* [WHAT IS EXPECTED] Each line below either holds the string "none" or doesn't. Count those that do and give only the number.

GIVEN DATA Start Marker

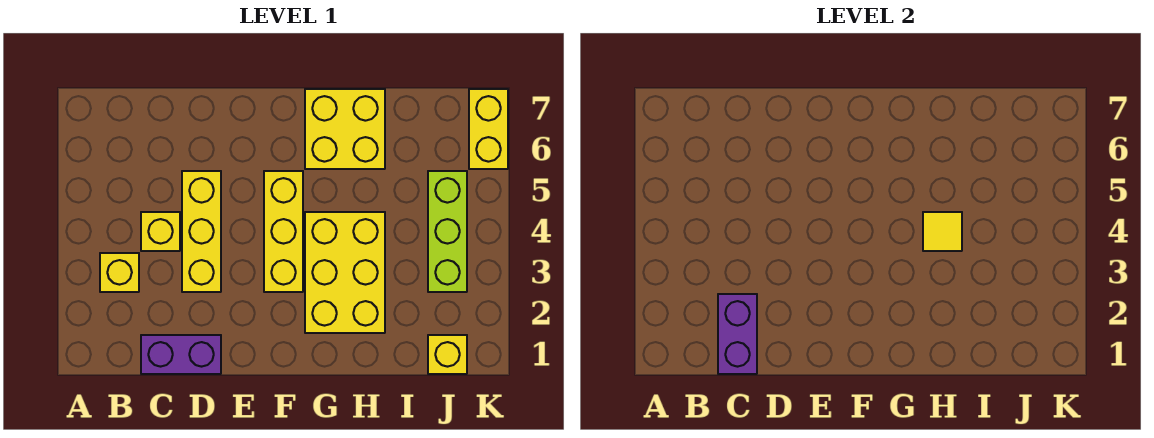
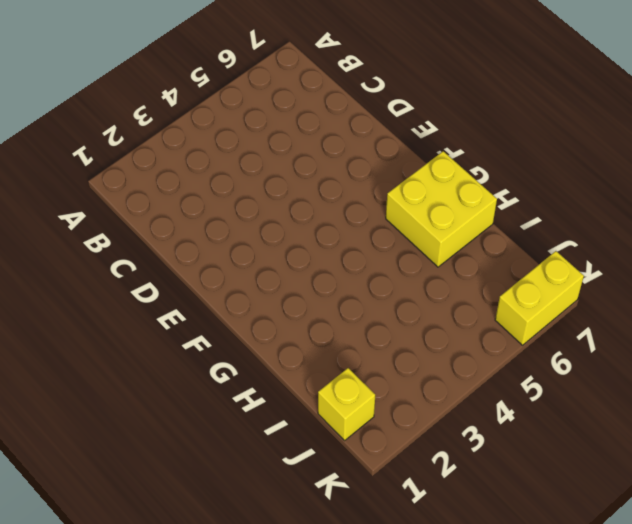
none -> yellow brick B3 level 1
none -> purple brick C1:D1 level 1
none -> yellow brick C4 level 1

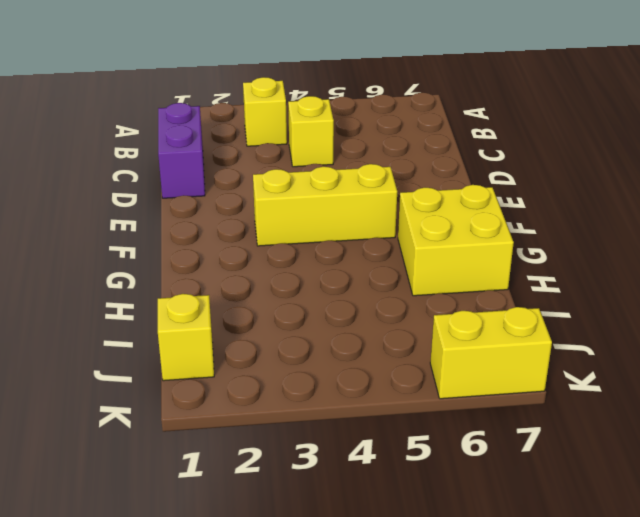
none -> yellow brick D3:D5 level 1
none -> yellow brick G2:H4 level 1
none -> lime brick J3:J5 level 1

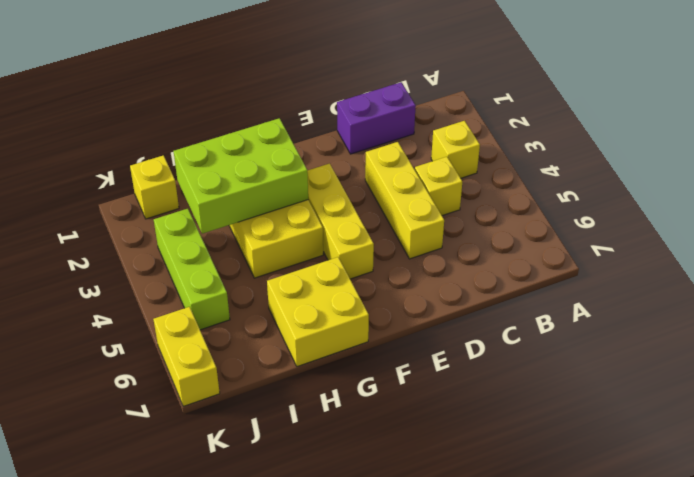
lime brick G2:I3 level 2 -> none
none -> purple brick C1:C2 level 2
none -> yellow tile H4 level 2

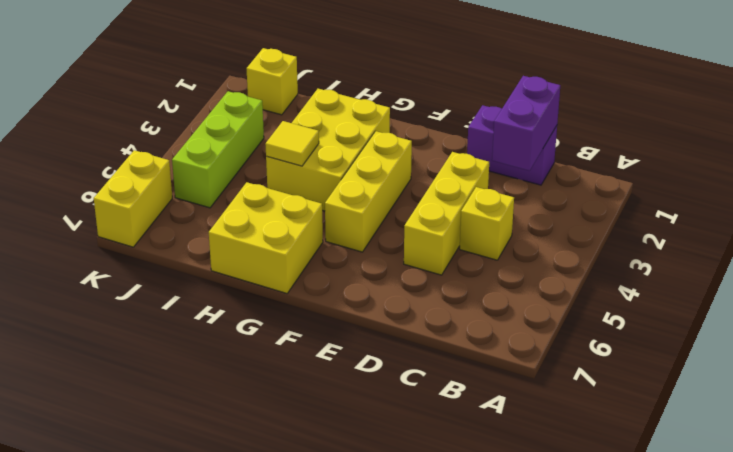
none -> yellow brick B3 level 1

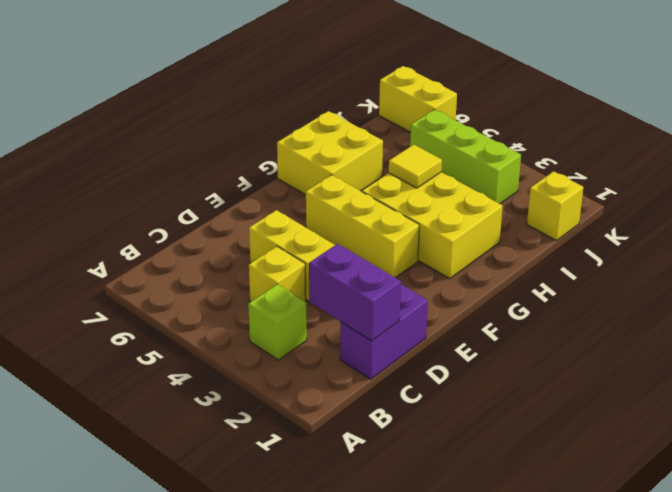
lime brick B3 level 1 -> yellow brick B3 level 1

GIVEN DATA End Marker

* [COMPLETED TASK] 10